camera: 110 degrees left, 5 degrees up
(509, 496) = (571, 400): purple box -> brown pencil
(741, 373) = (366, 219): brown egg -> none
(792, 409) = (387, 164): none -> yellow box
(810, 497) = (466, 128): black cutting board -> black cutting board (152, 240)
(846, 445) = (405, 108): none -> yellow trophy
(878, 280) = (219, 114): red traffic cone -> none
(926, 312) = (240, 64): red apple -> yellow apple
---
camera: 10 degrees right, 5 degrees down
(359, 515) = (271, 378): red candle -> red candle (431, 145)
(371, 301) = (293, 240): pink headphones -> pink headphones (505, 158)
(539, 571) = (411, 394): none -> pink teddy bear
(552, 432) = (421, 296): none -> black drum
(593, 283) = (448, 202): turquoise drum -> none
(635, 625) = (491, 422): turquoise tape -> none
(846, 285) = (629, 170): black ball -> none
...
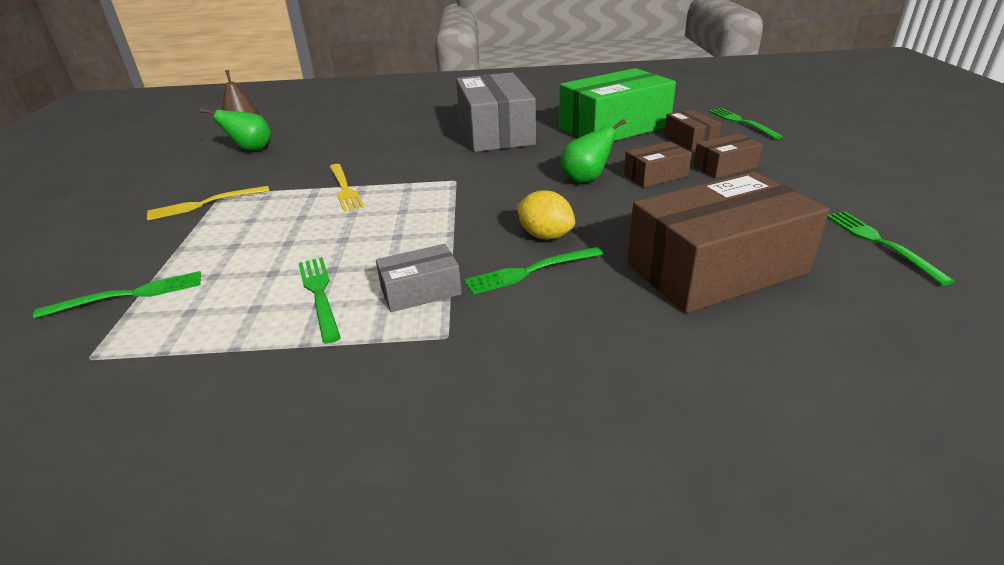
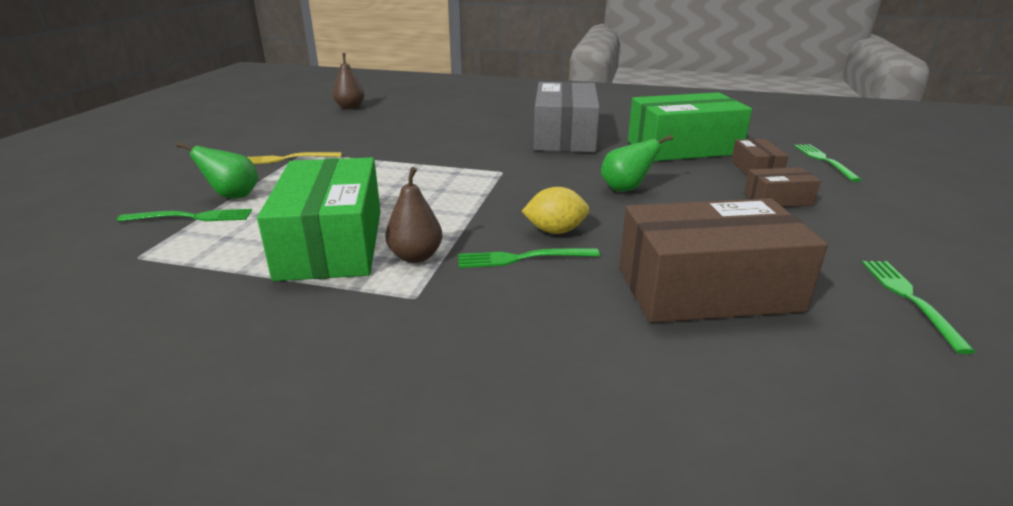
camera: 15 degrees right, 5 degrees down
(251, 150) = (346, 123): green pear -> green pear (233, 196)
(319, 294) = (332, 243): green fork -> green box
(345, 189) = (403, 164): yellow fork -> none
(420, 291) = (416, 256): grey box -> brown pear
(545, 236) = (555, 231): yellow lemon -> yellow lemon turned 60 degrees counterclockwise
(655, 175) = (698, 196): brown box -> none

REQUIREMENT
Extract from the records above the lines from the one containing "camera: 110 degrees left, 5 degrees up" to the one containing "(926, 312) = (240, 64): red", both lines included, exactly as they appear and with nothing else.

RESULT OF THE EXERCISE
camera: 110 degrees left, 5 degrees up
(509, 496) = (571, 400): purple box -> brown pencil
(741, 373) = (366, 219): brown egg -> none
(792, 409) = (387, 164): none -> yellow box
(810, 497) = (466, 128): black cutting board -> black cutting board (152, 240)
(846, 445) = (405, 108): none -> yellow trophy
(878, 280) = (219, 114): red traffic cone -> none
(926, 312) = (240, 64): red apple -> yellow apple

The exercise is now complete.